Exercise requirements: The listing must be copied out in full and exactly; no images go with it.
** Opening Supplied data block **
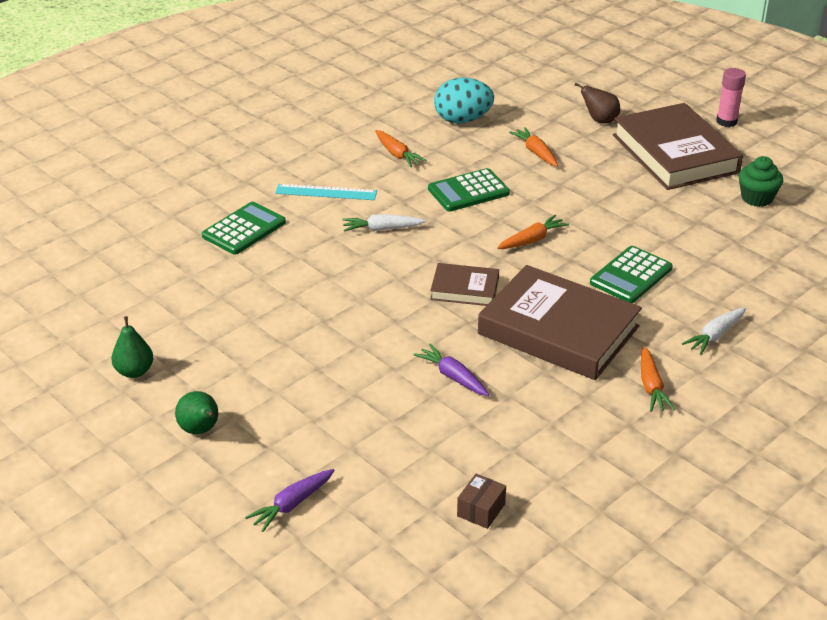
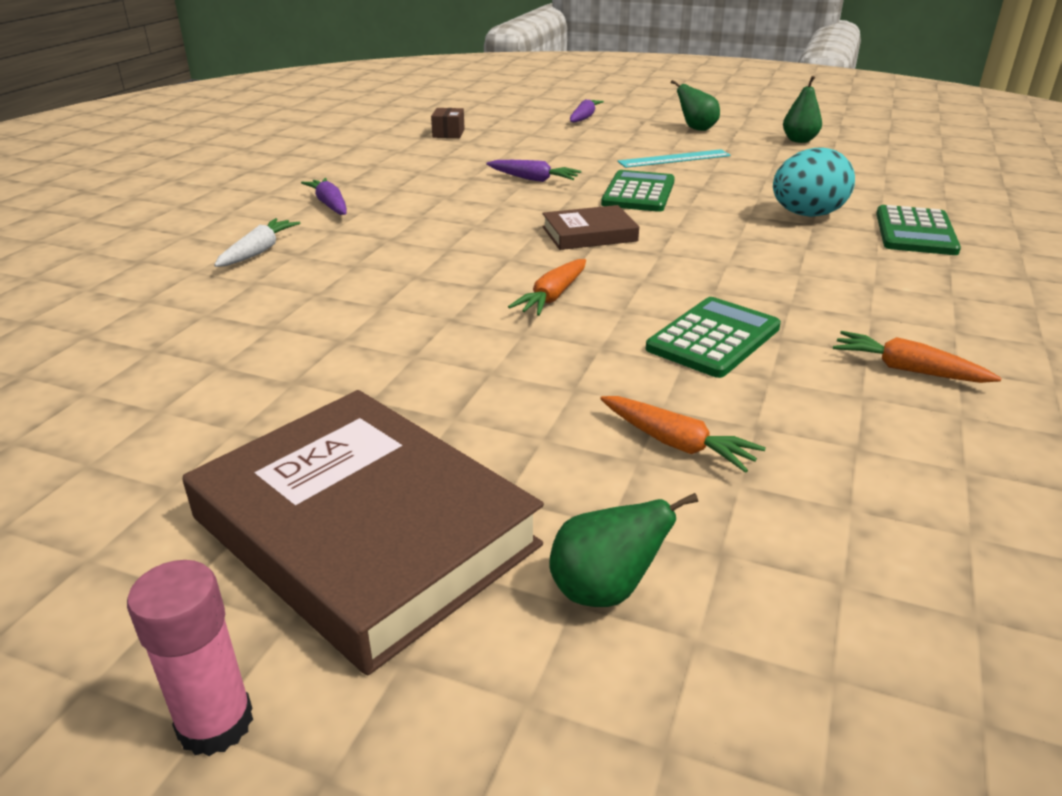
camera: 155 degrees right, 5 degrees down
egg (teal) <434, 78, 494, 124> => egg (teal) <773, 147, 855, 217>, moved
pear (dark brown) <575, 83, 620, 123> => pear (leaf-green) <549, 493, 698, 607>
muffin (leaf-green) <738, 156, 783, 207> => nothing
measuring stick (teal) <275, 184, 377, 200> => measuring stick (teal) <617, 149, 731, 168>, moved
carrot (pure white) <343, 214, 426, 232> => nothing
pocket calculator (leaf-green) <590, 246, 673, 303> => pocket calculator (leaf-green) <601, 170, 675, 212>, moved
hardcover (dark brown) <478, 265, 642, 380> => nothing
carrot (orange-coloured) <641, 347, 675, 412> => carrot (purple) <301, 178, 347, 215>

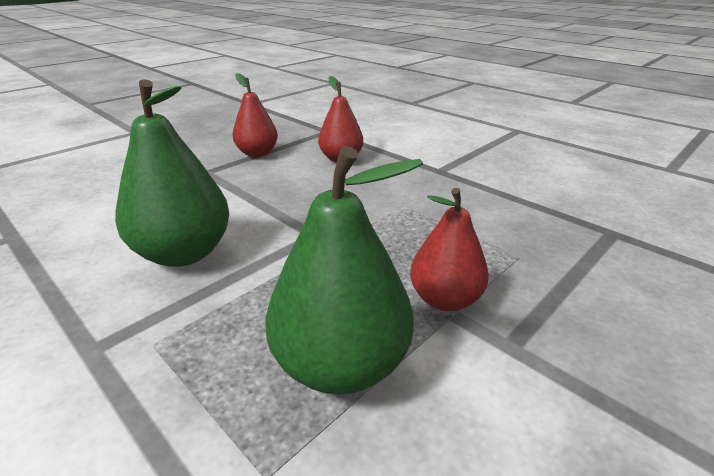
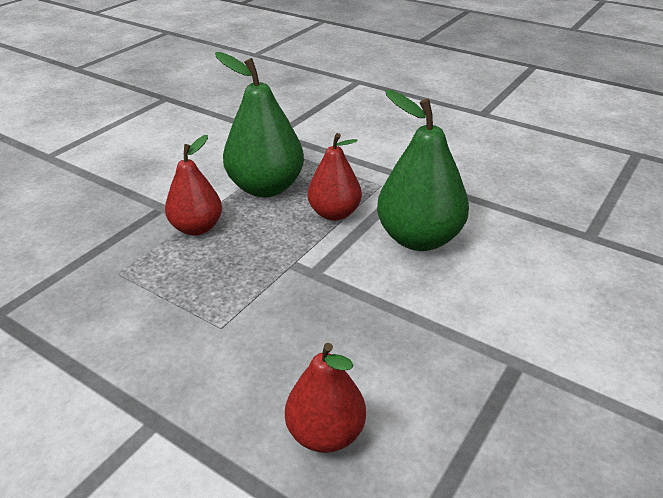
camera: 170 degrees right, 5 degrees up
pear (scarlet) <233, 73, 278, 157> => pear (scarlet) <308, 133, 362, 221>, moved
** Closing Supplied data block **
Response for this exercise:
camera: 155 degrees right, 5 degrees down
egg (teal) <434, 78, 494, 124> => egg (teal) <773, 147, 855, 217>, moved
pear (dark brown) <575, 83, 620, 123> => pear (leaf-green) <549, 493, 698, 607>
muffin (leaf-green) <738, 156, 783, 207> => nothing
measuring stick (teal) <275, 184, 377, 200> => measuring stick (teal) <617, 149, 731, 168>, moved
carrot (pure white) <343, 214, 426, 232> => nothing
pocket calculator (leaf-green) <590, 246, 673, 303> => pocket calculator (leaf-green) <601, 170, 675, 212>, moved
hardcover (dark brown) <478, 265, 642, 380> => nothing
carrot (orange-coloured) <641, 347, 675, 412> => carrot (purple) <301, 178, 347, 215>

camera: 170 degrees right, 5 degrees up
pear (scarlet) <233, 73, 278, 157> => pear (scarlet) <308, 133, 362, 221>, moved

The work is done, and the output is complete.